# [EXERCISE]
Return the lines below that carry the word "RESET".

# [RECORDS]
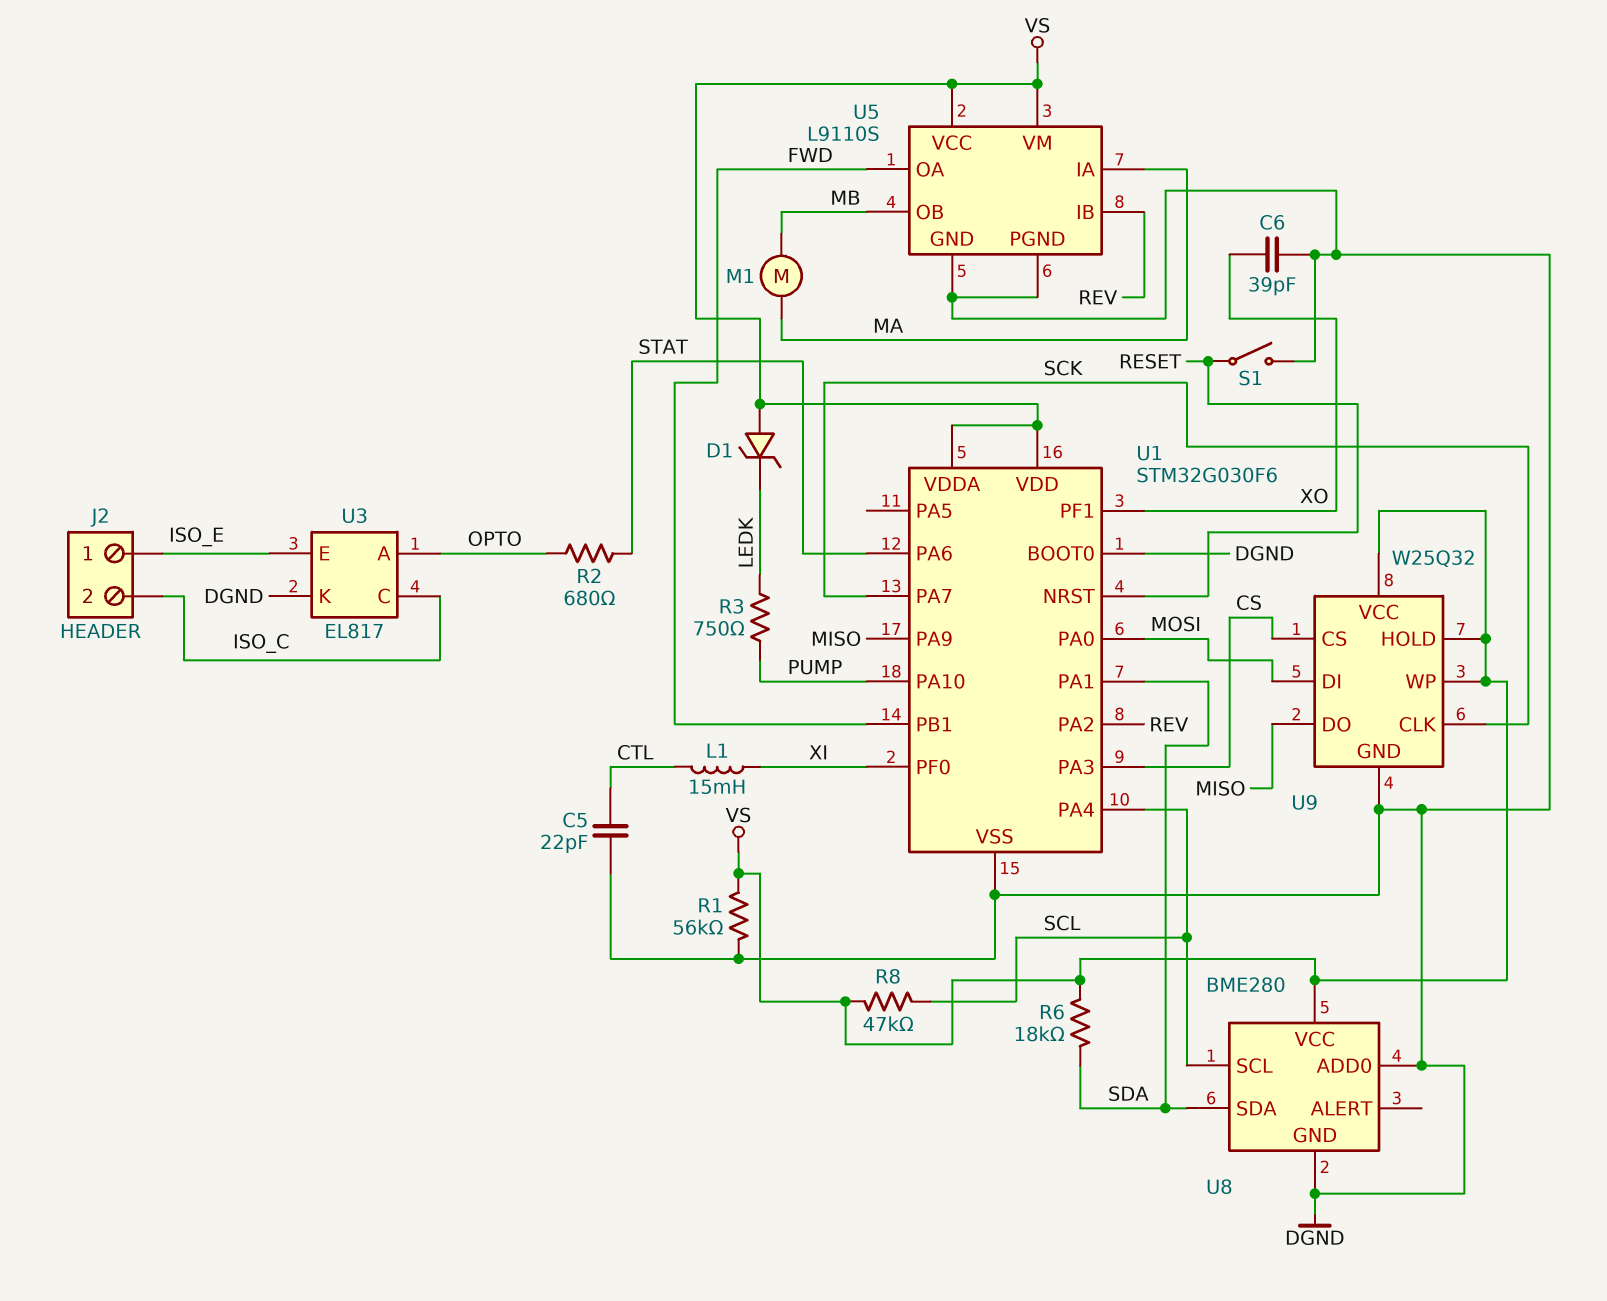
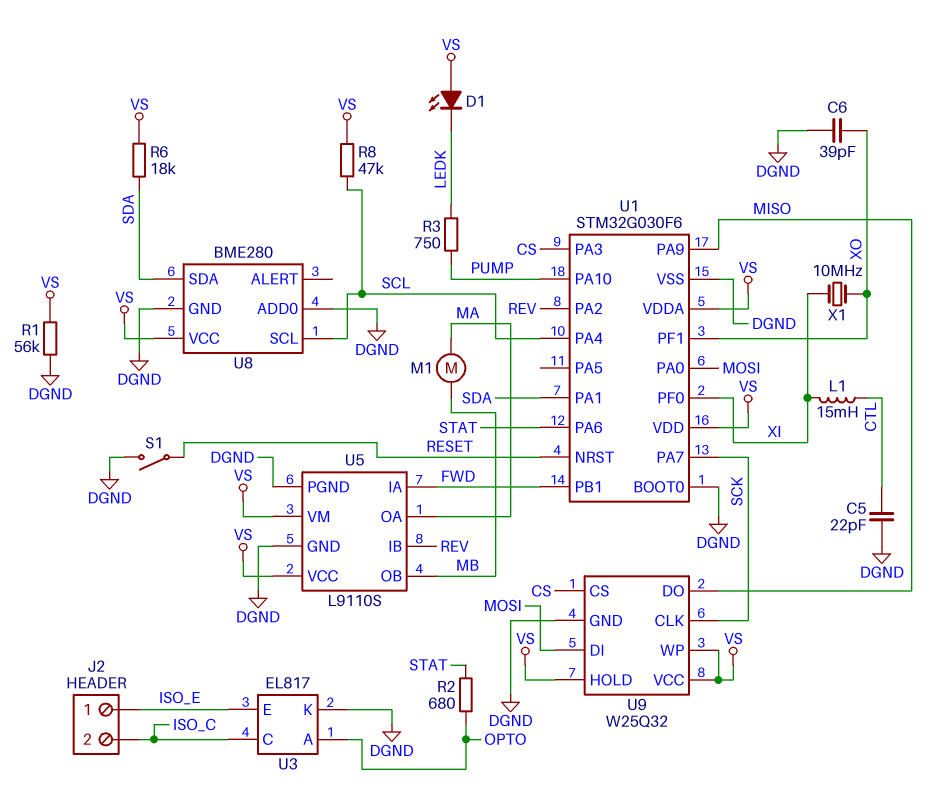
D1: zener (A VS, K LEDK) -> LED (A VS, K LEDK)
U5 pin IA: MA -> FWD
U5 pin OA: FWD -> MA
X1: none -> 10MHz (XI, XO)

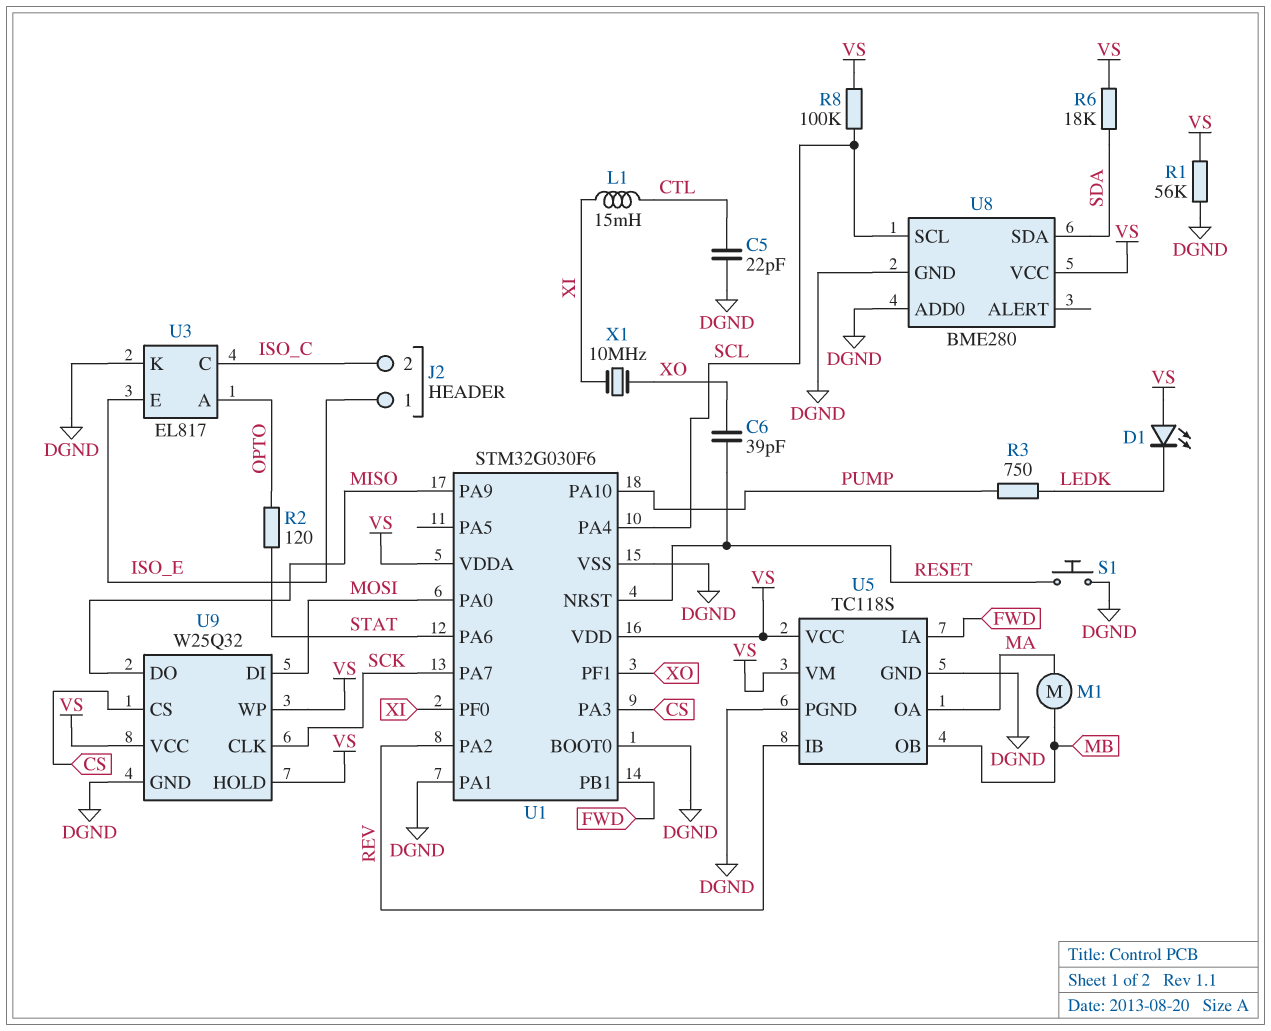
C6: 39pF (DGND, XO) -> 39pF (RESET, XO)
R2: 680 (OPTO, STAT) -> 120 (OPTO, STAT)
R8: 47k (SCL, VS) -> 100k (SCL, VS)
S1: switch (DGND, RESET) -> button (DGND, RESET)
U1 pin PA1: SDA -> DGND
U5: L9110S -> TC118S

# [WRITTEN RESPONSE]
C6: 39pF (DGND, XO) -> 39pF (RESET, XO)
S1: switch (DGND, RESET) -> button (DGND, RESET)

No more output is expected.